[Opening Data section]

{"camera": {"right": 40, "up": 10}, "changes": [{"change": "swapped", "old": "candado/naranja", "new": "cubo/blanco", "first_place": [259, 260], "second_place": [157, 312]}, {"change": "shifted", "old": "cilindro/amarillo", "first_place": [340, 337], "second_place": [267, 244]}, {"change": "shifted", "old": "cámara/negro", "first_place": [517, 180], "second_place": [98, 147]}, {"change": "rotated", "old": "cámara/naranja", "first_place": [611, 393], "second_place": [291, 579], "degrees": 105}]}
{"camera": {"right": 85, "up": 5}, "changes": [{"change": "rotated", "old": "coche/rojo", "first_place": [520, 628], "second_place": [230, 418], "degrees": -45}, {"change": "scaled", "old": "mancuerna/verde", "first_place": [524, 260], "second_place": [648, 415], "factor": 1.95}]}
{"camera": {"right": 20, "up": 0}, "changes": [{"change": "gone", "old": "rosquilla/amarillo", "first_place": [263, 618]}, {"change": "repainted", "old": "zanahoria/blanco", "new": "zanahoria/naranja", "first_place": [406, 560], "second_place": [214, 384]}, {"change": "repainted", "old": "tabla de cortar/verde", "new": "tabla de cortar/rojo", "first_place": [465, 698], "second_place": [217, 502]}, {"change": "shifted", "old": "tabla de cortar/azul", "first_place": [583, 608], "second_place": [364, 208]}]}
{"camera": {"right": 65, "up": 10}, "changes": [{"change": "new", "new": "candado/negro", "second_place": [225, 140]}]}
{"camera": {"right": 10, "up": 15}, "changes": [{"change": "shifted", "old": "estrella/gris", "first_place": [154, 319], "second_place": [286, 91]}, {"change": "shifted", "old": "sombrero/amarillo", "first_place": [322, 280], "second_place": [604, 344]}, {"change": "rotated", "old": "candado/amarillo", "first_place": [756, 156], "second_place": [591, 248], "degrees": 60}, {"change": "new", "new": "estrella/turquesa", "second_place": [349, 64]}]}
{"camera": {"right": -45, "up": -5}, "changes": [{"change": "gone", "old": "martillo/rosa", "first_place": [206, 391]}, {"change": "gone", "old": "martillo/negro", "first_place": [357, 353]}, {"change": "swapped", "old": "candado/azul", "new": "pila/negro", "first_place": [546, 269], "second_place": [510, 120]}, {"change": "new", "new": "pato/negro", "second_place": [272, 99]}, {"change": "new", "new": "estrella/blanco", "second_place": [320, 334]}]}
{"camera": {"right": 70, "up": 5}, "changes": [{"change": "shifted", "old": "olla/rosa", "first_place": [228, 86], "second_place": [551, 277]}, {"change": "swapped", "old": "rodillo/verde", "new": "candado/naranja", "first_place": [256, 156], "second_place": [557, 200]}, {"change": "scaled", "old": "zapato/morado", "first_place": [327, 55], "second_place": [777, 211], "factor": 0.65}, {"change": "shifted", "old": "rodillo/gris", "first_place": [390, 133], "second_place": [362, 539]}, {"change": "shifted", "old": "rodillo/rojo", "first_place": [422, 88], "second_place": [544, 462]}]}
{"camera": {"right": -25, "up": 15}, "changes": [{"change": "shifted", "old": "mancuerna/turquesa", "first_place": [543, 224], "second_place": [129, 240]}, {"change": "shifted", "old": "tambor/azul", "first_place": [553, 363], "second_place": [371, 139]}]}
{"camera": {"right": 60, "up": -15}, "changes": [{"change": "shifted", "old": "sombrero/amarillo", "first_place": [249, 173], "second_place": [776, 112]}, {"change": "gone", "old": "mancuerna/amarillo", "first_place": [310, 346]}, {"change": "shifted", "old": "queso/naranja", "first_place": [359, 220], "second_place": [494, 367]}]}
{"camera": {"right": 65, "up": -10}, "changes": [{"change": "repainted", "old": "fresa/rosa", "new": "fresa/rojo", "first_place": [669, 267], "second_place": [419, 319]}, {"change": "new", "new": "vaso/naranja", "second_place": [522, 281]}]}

[Closing Data section]

* _Problem to work on_
So that the data stays intact, repeat all of it exactly.

* _Answer below_
{"camera": {"right": 40, "up": 10}, "changes": [{"change": "swapped", "old": "candado/naranja", "new": "cubo/blanco", "first_place": [259, 260], "second_place": [157, 312]}, {"change": "shifted", "old": "cilindro/amarillo", "first_place": [340, 337], "second_place": [267, 244]}, {"change": "shifted", "old": "cámara/negro", "first_place": [517, 180], "second_place": [98, 147]}, {"change": "rotated", "old": "cámara/naranja", "first_place": [611, 393], "second_place": [291, 579], "degrees": 105}]}
{"camera": {"right": 85, "up": 5}, "changes": [{"change": "rotated", "old": "coche/rojo", "first_place": [520, 628], "second_place": [230, 418], "degrees": -45}, {"change": "scaled", "old": "mancuerna/verde", "first_place": [524, 260], "second_place": [648, 415], "factor": 1.95}]}
{"camera": {"right": 20, "up": 0}, "changes": [{"change": "gone", "old": "rosquilla/amarillo", "first_place": [263, 618]}, {"change": "repainted", "old": "zanahoria/blanco", "new": "zanahoria/naranja", "first_place": [406, 560], "second_place": [214, 384]}, {"change": "repainted", "old": "tabla de cortar/verde", "new": "tabla de cortar/rojo", "first_place": [465, 698], "second_place": [217, 502]}, {"change": "shifted", "old": "tabla de cortar/azul", "first_place": [583, 608], "second_place": [364, 208]}]}
{"camera": {"right": 65, "up": 10}, "changes": [{"change": "new", "new": "candado/negro", "second_place": [225, 140]}]}
{"camera": {"right": 10, "up": 15}, "changes": [{"change": "shifted", "old": "estrella/gris", "first_place": [154, 319], "second_place": [286, 91]}, {"change": "shifted", "old": "sombrero/amarillo", "first_place": [322, 280], "second_place": [604, 344]}, {"change": "rotated", "old": "candado/amarillo", "first_place": [756, 156], "second_place": [591, 248], "degrees": 60}, {"change": "new", "new": "estrella/turquesa", "second_place": [349, 64]}]}
{"camera": {"right": -45, "up": -5}, "changes": [{"change": "gone", "old": "martillo/rosa", "first_place": [206, 391]}, {"change": "gone", "old": "martillo/negro", "first_place": [357, 353]}, {"change": "swapped", "old": "candado/azul", "new": "pila/negro", "first_place": [546, 269], "second_place": [510, 120]}, {"change": "new", "new": "pato/negro", "second_place": [272, 99]}, {"change": "new", "new": "estrella/blanco", "second_place": [320, 334]}]}
{"camera": {"right": 70, "up": 5}, "changes": [{"change": "shifted", "old": "olla/rosa", "first_place": [228, 86], "second_place": [551, 277]}, {"change": "swapped", "old": "rodillo/verde", "new": "candado/naranja", "first_place": [256, 156], "second_place": [557, 200]}, {"change": "scaled", "old": "zapato/morado", "first_place": [327, 55], "second_place": [777, 211], "factor": 0.65}, {"change": "shifted", "old": "rodillo/gris", "first_place": [390, 133], "second_place": [362, 539]}, {"change": "shifted", "old": "rodillo/rojo", "first_place": [422, 88], "second_place": [544, 462]}]}
{"camera": {"right": -25, "up": 15}, "changes": [{"change": "shifted", "old": "mancuerna/turquesa", "first_place": [543, 224], "second_place": [129, 240]}, {"change": "shifted", "old": "tambor/azul", "first_place": [553, 363], "second_place": [371, 139]}]}
{"camera": {"right": 60, "up": -15}, "changes": [{"change": "shifted", "old": "sombrero/amarillo", "first_place": [249, 173], "second_place": [776, 112]}, {"change": "gone", "old": "mancuerna/amarillo", "first_place": [310, 346]}, {"change": "shifted", "old": "queso/naranja", "first_place": [359, 220], "second_place": [494, 367]}]}
{"camera": {"right": 65, "up": -10}, "changes": [{"change": "repainted", "old": "fresa/rosa", "new": "fresa/rojo", "first_place": [669, 267], "second_place": [419, 319]}, {"change": "new", "new": "vaso/naranja", "second_place": [522, 281]}]}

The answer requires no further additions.